+++ PROVIDED RECORDS

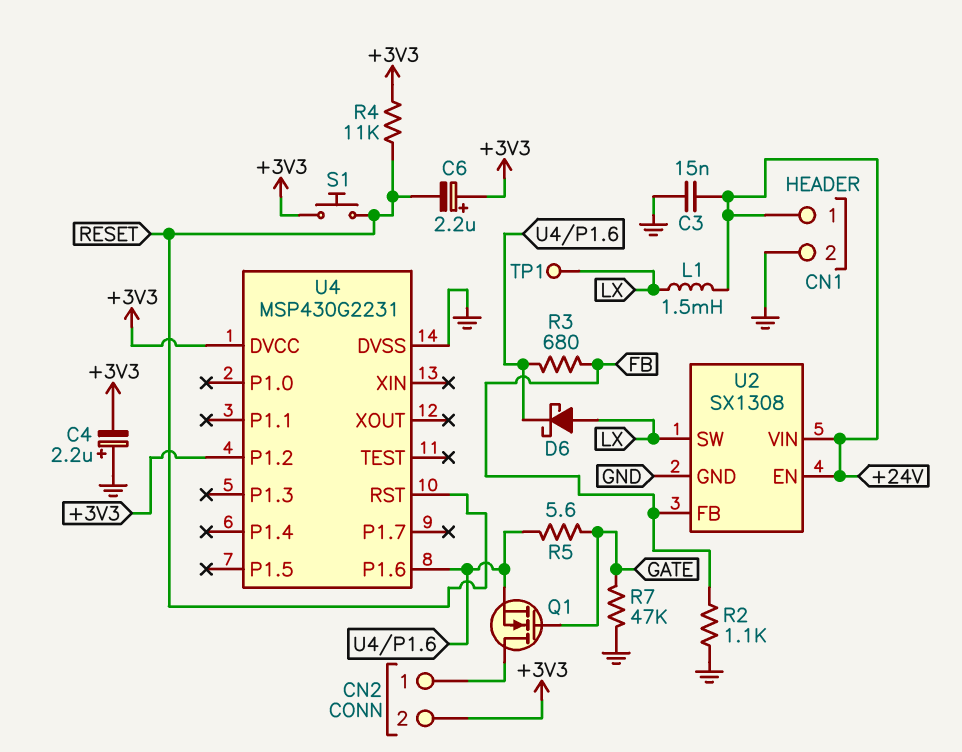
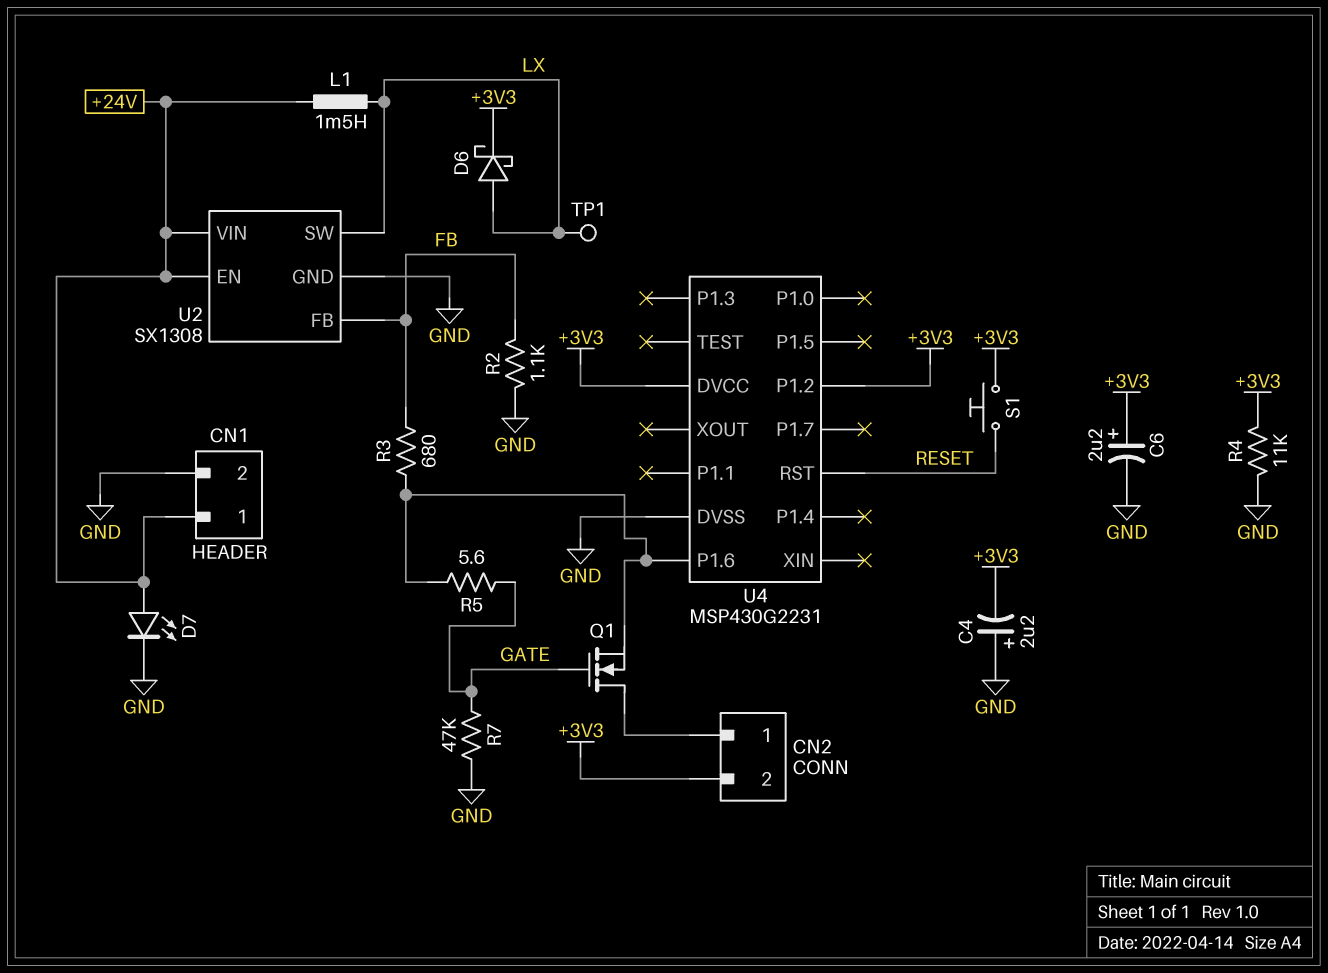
C3: 15nF (+24V, GND) -> none
C6: 2.2uF (plus +3V3, minus RESET) -> 2.2uF (plus +3V3, minus GND)
D6: schottky (A LX, K U4/P1.6) -> schottky (A LX, K +3V3)
D7: none -> LED (A +24V, K GND)
R4: 11k (+3V3, RESET) -> 11k (+3V3, GND)

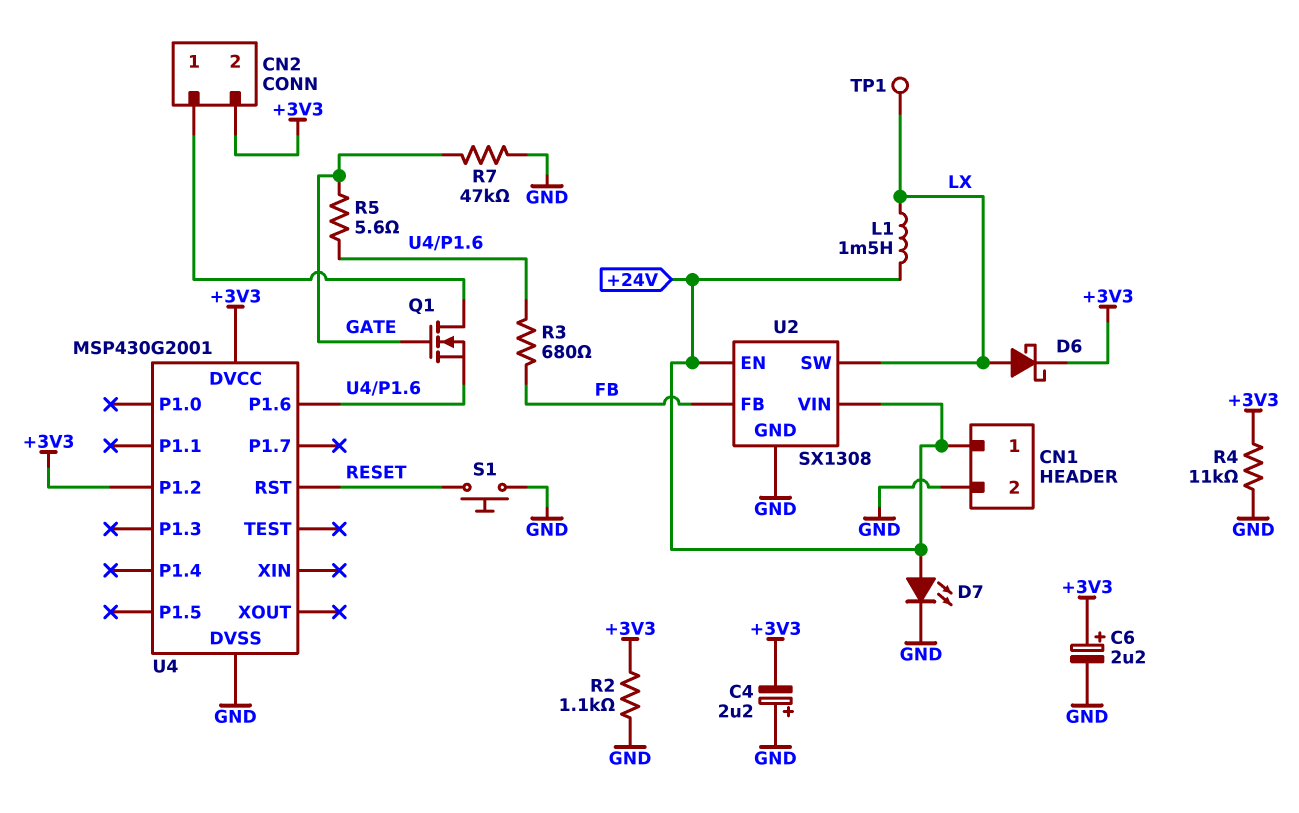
R2: 1.1k (FB, GND) -> 1.1k (+3V3, GND)
S1: button (+3V3, RESET) -> button (GND, RESET)
U4: MSP430G2231 -> MSP430G2001

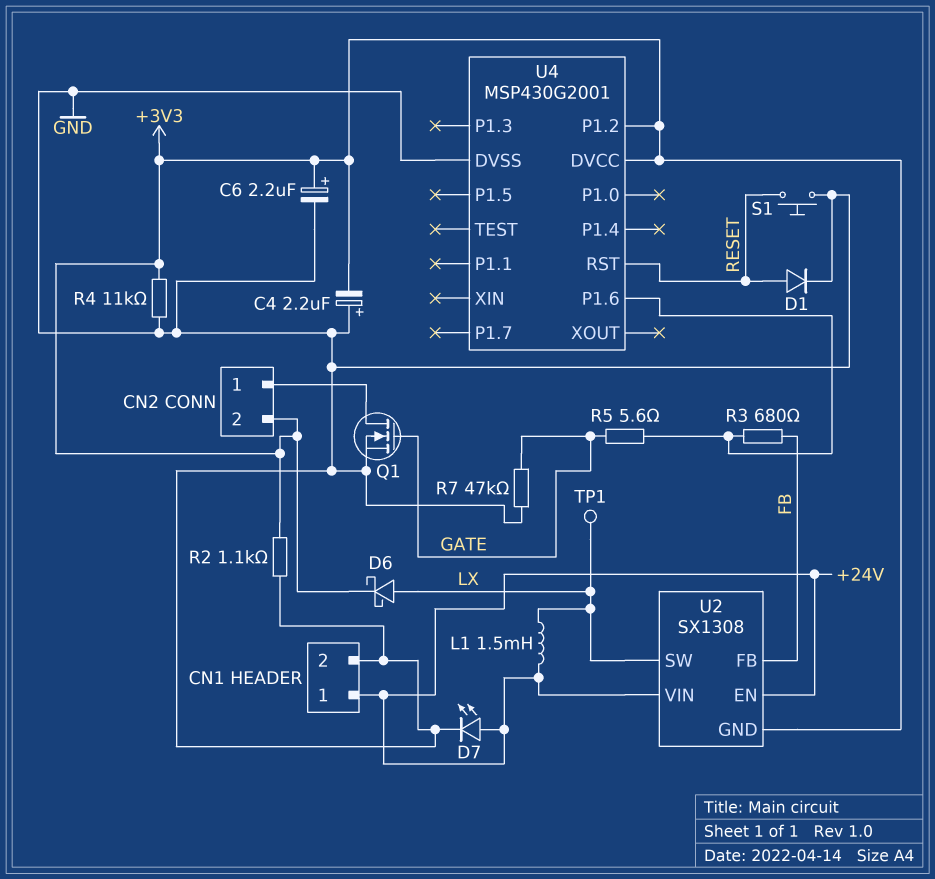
D1: none -> diode (A RESET, K GND)
Q1: NMOS (G GATE, D CN2/1, S U4/P1.6) -> NMOS (G GATE, D CN2/1, S GND)
U2 pin GND: GND -> +3V3

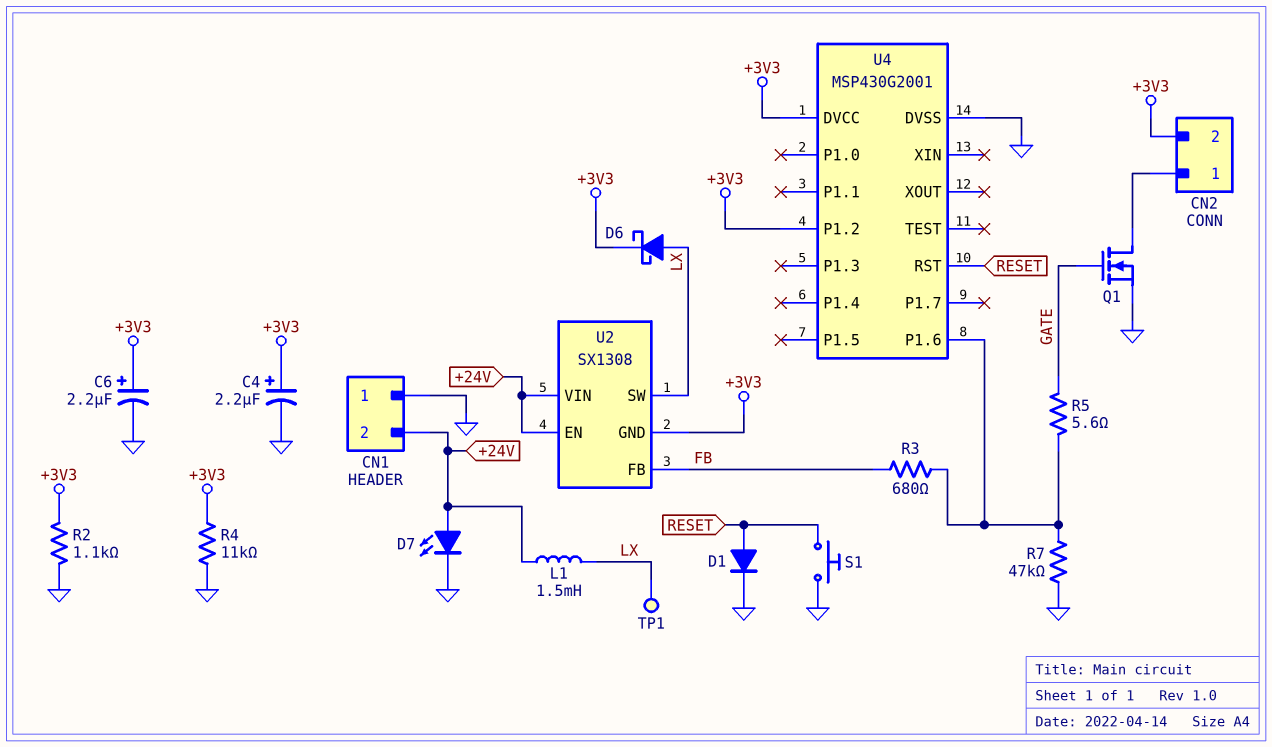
C4: 2.2uF (plus GND, minus +3V3) -> 2.2uF (plus +3V3, minus GND)
CN1 pin 1: +24V -> GND
CN1 pin 2: GND -> +24V
R7: 47k (GATE, GND) -> 47k (GND, U4/P1.6)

++++++

**WHAT YOU NEED TO DO:** Only lines that contain "none" are needed, so copy each of them from the data.

**WRITTEN SOLUTION:**
C3: 15nF (+24V, GND) -> none
D7: none -> LED (A +24V, K GND)
D1: none -> diode (A RESET, K GND)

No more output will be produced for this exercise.